» **Problem statement**
Count the lines in the records below that contain the string "major". Reply with only the number.

>> start Task inputs

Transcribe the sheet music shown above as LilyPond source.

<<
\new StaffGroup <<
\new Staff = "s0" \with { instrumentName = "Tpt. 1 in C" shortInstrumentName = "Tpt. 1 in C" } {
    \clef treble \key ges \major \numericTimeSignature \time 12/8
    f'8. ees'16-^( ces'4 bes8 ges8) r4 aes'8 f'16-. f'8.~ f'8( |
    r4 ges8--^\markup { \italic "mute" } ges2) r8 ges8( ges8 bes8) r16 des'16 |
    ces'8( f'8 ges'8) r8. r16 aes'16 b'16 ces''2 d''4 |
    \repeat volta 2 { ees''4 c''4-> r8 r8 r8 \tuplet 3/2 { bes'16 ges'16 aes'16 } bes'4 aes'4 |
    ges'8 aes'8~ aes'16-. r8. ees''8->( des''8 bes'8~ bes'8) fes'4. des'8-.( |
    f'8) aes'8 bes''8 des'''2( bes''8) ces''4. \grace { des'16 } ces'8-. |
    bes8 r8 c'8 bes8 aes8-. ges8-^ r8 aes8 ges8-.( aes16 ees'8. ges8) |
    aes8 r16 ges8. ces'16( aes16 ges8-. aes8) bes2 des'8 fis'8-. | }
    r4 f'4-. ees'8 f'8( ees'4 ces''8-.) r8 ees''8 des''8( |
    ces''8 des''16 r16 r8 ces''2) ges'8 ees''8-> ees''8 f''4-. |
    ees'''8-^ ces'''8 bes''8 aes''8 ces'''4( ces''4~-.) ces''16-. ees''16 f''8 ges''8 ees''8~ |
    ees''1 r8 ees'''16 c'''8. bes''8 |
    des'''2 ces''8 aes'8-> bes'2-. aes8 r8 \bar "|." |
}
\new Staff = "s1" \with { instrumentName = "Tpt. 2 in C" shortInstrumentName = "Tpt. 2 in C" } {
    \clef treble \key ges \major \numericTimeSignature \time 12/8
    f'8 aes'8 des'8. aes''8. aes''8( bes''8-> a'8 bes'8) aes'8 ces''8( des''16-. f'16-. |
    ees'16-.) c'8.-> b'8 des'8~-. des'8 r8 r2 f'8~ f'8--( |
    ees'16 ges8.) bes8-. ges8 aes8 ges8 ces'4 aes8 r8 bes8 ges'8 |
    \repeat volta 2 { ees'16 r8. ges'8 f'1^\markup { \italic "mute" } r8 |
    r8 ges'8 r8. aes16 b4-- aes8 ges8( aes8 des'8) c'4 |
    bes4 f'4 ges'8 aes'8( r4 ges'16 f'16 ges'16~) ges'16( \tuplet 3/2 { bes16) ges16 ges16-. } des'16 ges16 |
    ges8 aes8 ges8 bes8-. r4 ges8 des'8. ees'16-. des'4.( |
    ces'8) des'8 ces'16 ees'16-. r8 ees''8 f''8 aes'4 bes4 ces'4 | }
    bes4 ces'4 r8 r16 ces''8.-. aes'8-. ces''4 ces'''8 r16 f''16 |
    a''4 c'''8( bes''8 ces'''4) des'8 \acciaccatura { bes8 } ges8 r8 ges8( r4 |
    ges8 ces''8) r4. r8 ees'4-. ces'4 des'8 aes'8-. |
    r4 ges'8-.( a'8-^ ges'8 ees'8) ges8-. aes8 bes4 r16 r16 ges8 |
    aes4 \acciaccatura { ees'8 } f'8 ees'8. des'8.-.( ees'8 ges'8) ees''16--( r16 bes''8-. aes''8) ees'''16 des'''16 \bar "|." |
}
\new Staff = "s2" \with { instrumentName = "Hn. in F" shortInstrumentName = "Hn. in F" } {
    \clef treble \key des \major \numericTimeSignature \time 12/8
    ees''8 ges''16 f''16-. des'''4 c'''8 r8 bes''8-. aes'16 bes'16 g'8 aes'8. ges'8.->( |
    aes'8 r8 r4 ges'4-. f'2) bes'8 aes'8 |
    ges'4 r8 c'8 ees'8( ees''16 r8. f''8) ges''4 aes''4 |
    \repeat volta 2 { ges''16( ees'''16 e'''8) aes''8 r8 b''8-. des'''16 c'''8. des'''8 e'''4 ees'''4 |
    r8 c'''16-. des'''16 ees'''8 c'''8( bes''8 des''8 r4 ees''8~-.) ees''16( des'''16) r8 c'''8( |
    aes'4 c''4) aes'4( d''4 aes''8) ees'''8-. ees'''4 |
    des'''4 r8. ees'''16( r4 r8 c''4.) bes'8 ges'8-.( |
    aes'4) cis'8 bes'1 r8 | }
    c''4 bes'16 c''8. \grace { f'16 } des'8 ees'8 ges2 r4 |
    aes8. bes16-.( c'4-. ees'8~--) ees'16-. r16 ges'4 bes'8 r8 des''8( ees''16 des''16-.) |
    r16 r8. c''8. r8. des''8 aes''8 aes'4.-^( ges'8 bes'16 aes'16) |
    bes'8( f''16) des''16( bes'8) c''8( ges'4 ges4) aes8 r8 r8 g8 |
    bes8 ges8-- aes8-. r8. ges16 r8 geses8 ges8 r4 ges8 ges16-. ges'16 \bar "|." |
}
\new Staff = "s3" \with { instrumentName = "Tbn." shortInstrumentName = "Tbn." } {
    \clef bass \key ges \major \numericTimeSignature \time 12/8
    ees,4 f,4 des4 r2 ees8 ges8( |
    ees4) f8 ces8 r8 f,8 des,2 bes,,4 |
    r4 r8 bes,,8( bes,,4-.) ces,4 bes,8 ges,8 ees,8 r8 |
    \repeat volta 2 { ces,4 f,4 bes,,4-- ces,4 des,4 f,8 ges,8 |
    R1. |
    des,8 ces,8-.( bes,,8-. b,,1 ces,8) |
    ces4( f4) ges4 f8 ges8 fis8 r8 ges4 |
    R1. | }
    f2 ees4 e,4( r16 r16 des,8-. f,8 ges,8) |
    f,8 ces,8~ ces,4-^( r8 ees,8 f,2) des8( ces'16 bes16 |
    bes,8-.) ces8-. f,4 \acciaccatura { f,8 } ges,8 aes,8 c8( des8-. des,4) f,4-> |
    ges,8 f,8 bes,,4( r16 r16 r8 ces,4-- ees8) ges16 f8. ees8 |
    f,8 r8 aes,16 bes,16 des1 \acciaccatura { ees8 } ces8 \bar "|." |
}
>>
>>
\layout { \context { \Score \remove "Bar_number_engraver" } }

>> end Task inputs

» **Written reply**
4